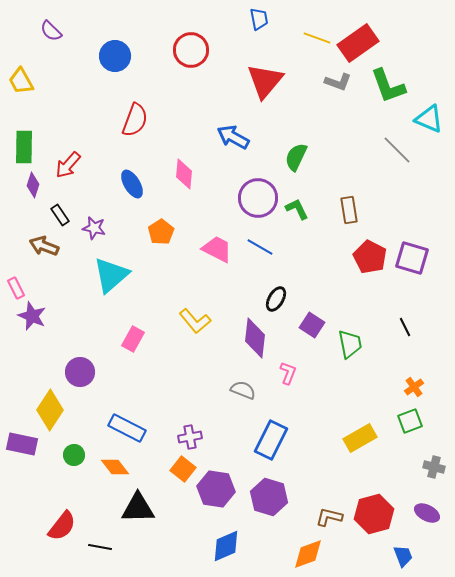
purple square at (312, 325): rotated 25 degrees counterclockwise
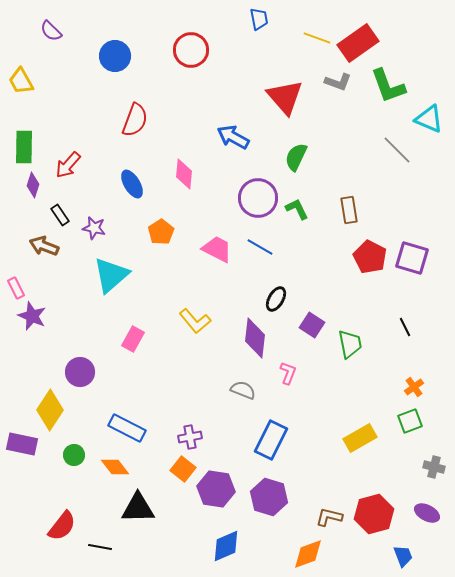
red triangle at (265, 81): moved 20 px right, 16 px down; rotated 21 degrees counterclockwise
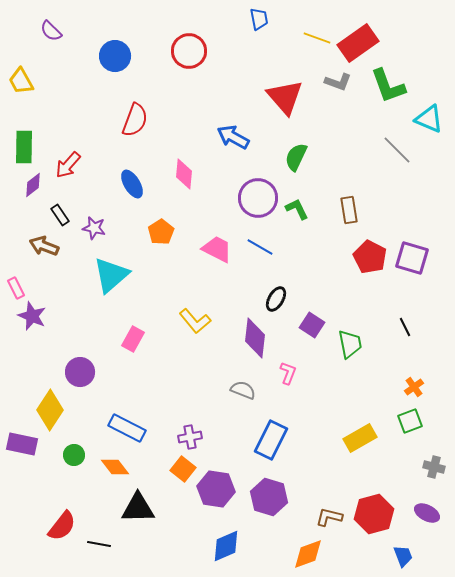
red circle at (191, 50): moved 2 px left, 1 px down
purple diamond at (33, 185): rotated 35 degrees clockwise
black line at (100, 547): moved 1 px left, 3 px up
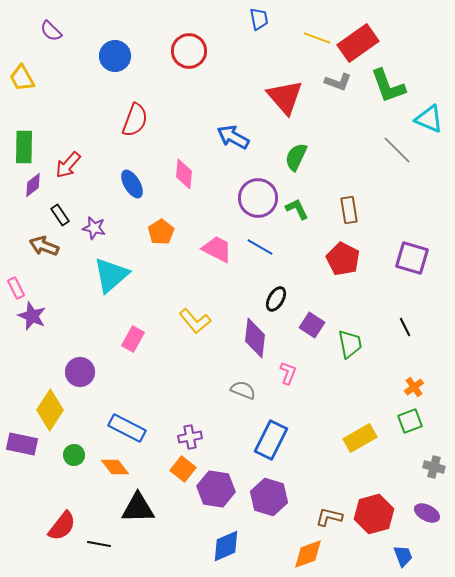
yellow trapezoid at (21, 81): moved 1 px right, 3 px up
red pentagon at (370, 257): moved 27 px left, 2 px down
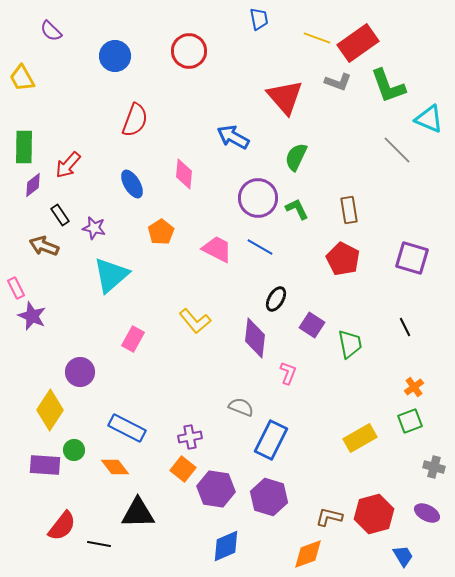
gray semicircle at (243, 390): moved 2 px left, 17 px down
purple rectangle at (22, 444): moved 23 px right, 21 px down; rotated 8 degrees counterclockwise
green circle at (74, 455): moved 5 px up
black triangle at (138, 508): moved 5 px down
blue trapezoid at (403, 556): rotated 10 degrees counterclockwise
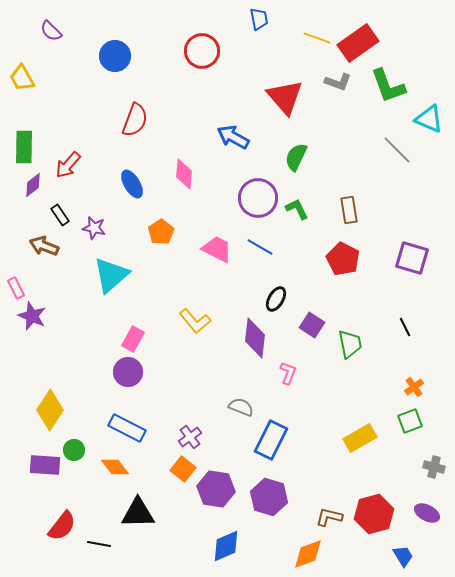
red circle at (189, 51): moved 13 px right
purple circle at (80, 372): moved 48 px right
purple cross at (190, 437): rotated 25 degrees counterclockwise
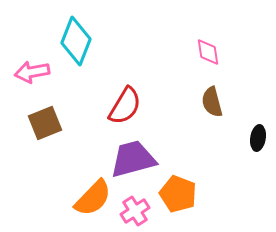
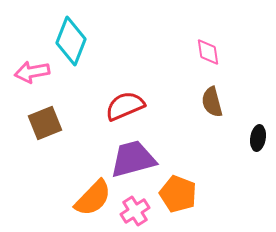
cyan diamond: moved 5 px left
red semicircle: rotated 144 degrees counterclockwise
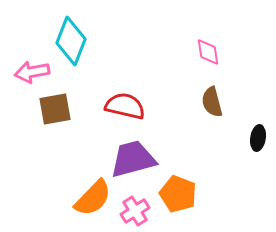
red semicircle: rotated 36 degrees clockwise
brown square: moved 10 px right, 14 px up; rotated 12 degrees clockwise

■ Requirements
Retype all of the lines above without any changes, omitting the pictures from your answer.

■ Result for this task
purple square at (312, 325): rotated 25 degrees counterclockwise
red triangle at (265, 81): moved 20 px right, 16 px down; rotated 21 degrees counterclockwise
red circle at (191, 50): moved 2 px left, 1 px down
purple diamond at (33, 185): rotated 35 degrees clockwise
black line at (100, 547): moved 1 px left, 3 px up
yellow trapezoid at (21, 81): moved 1 px right, 3 px up
red pentagon at (370, 257): moved 27 px left, 2 px down
gray semicircle at (243, 390): moved 2 px left, 17 px down
purple rectangle at (22, 444): moved 23 px right, 21 px down; rotated 8 degrees counterclockwise
green circle at (74, 455): moved 5 px up
black triangle at (138, 508): moved 5 px down
blue trapezoid at (403, 556): rotated 10 degrees counterclockwise
red circle at (189, 51): moved 13 px right
purple circle at (80, 372): moved 48 px right
purple cross at (190, 437): rotated 25 degrees counterclockwise
cyan diamond: moved 5 px left
red semicircle: rotated 144 degrees counterclockwise
red semicircle: rotated 36 degrees clockwise
brown square: moved 10 px right, 14 px up; rotated 12 degrees clockwise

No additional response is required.